• _About this task_: Find every line in the records that holds the string "orange". Copy each one.

Supplied material START

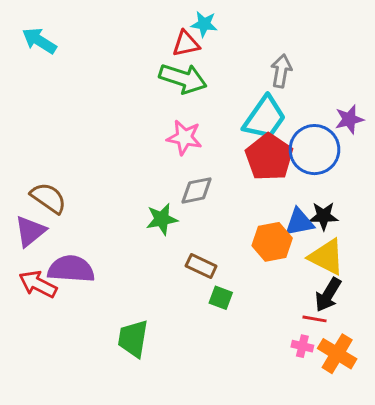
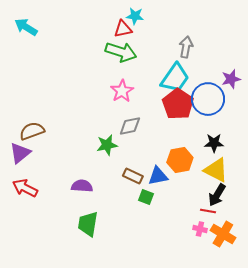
pink star: (184, 137) -> (122, 91), turned 30
brown semicircle: (48, 198) -> (32, 131), turned -55
blue triangle: (299, 222) -> (158, 176), moved
purple semicircle: (71, 269) -> (82, 186), moved, size x0.7

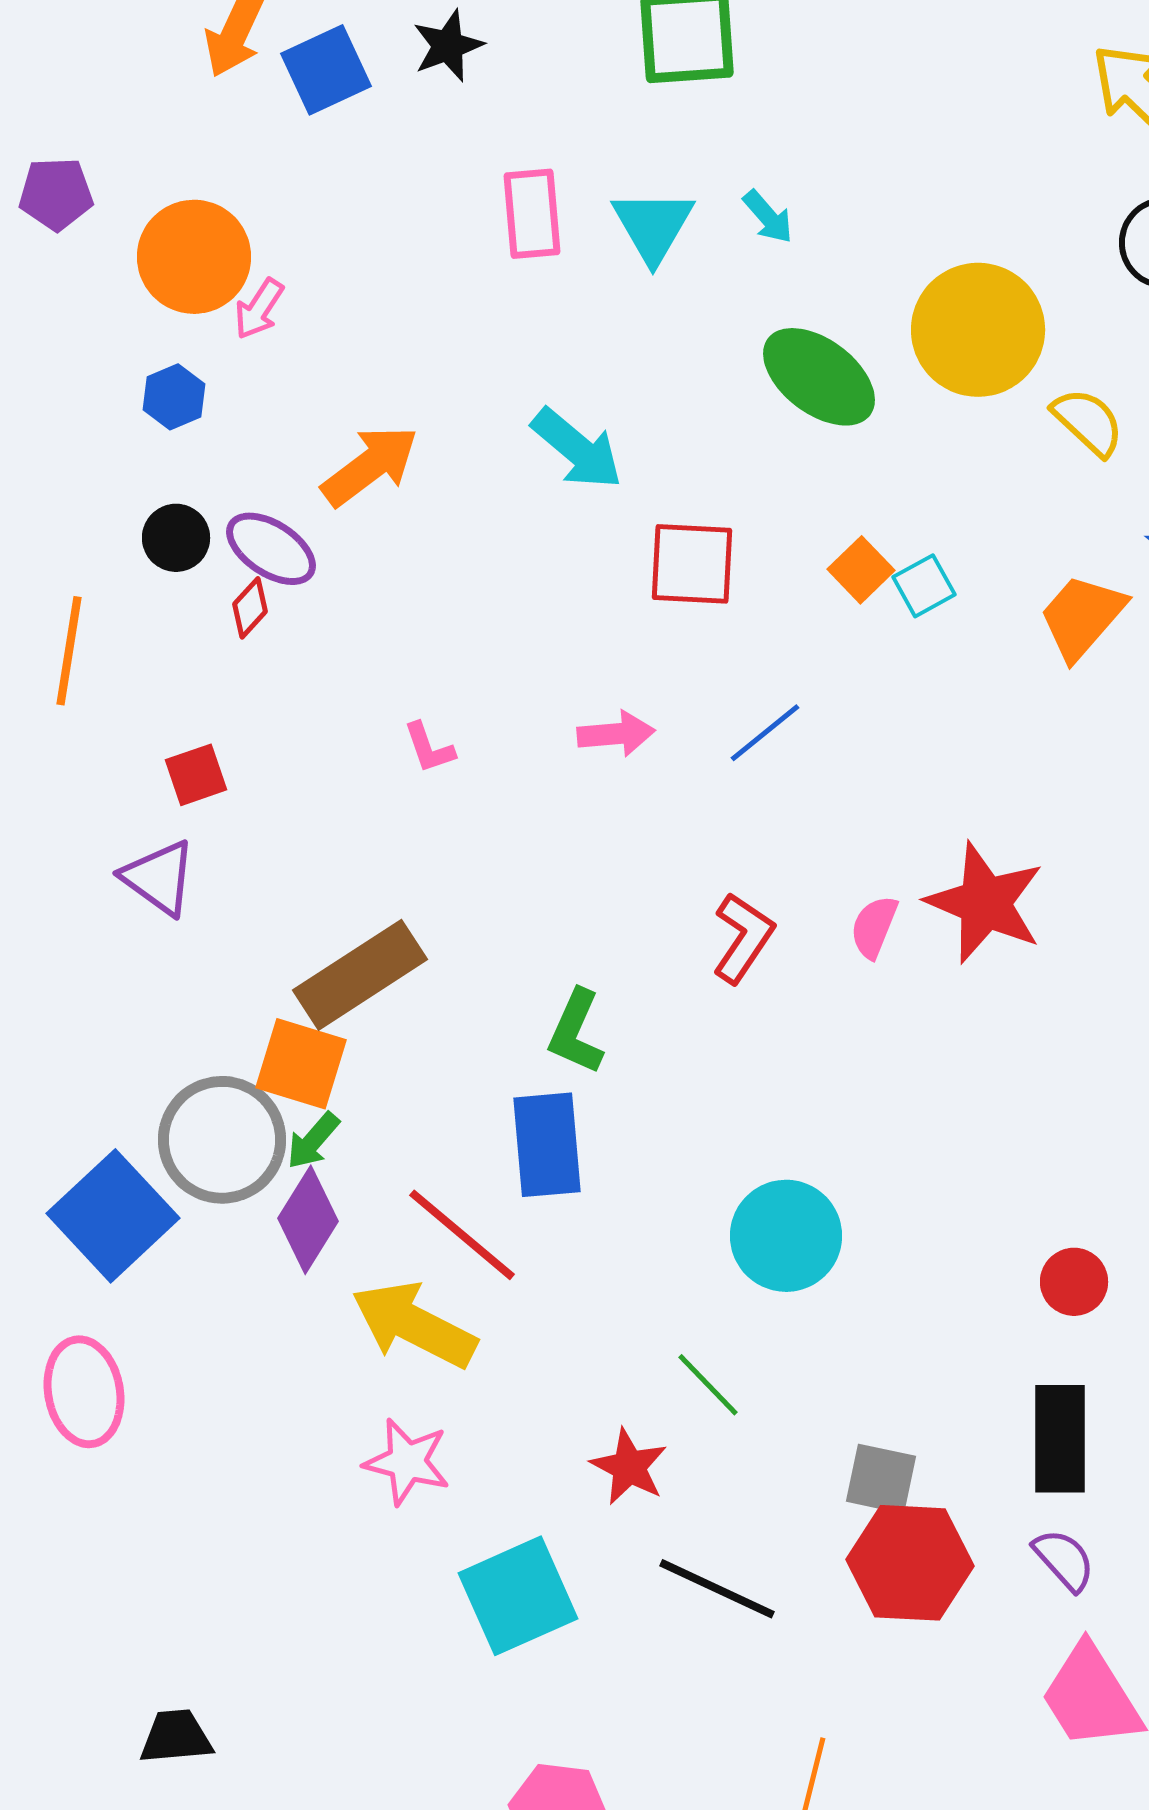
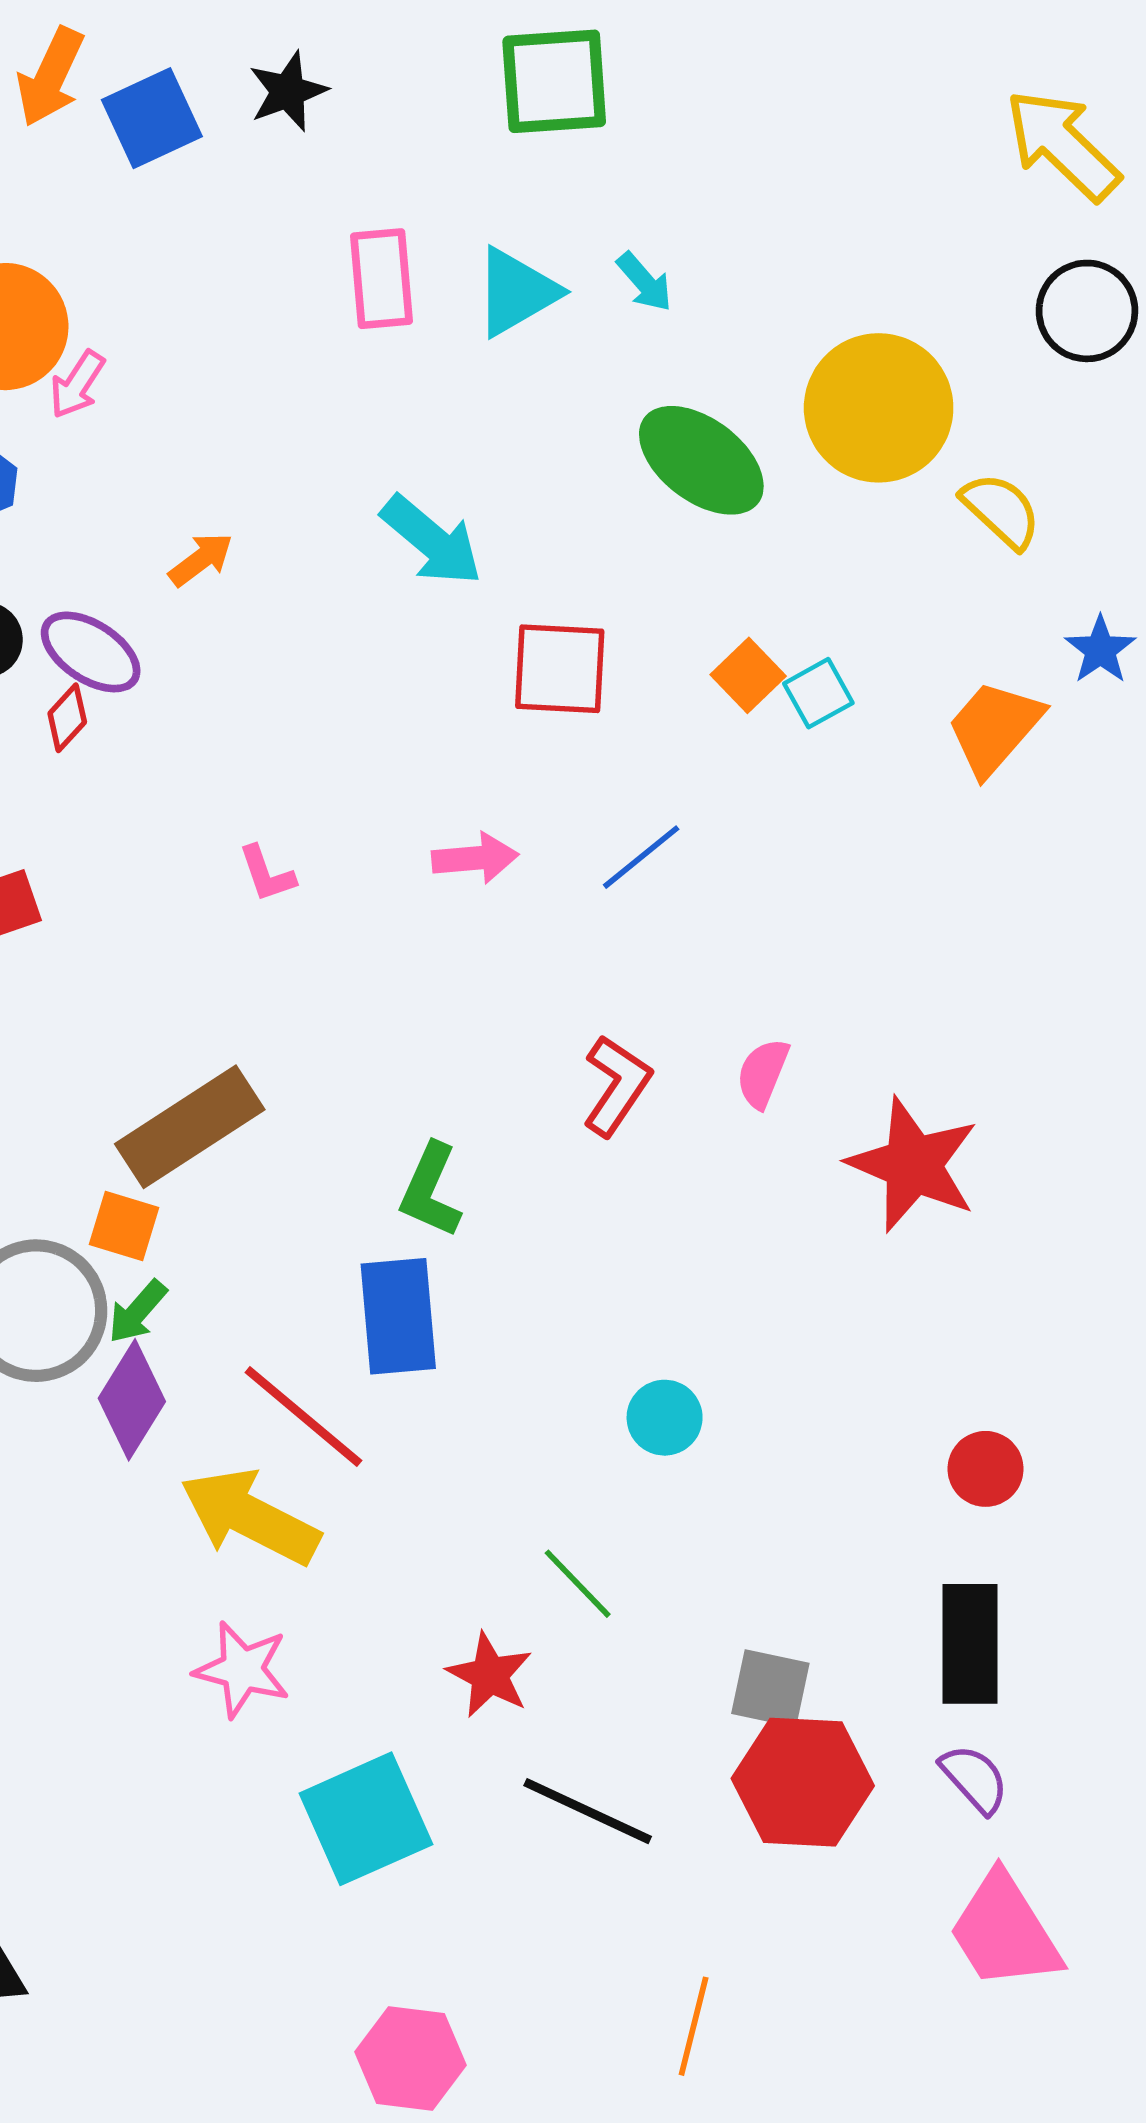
cyan triangle: (653, 226) -> (516, 292), turned 30
orange arrow: (370, 466) -> (201, 559), size x0.6
red star: (985, 903) -> (913, 1165), moved
orange square: (301, 1064) -> (124, 1226), size x0.7
cyan circle: (786, 1236) -> (665, 1418), size x0.6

Supplied material END

• _Exercise solution_:
orange arrow: (370, 466) -> (201, 559), size x0.6
orange square: (301, 1064) -> (124, 1226), size x0.7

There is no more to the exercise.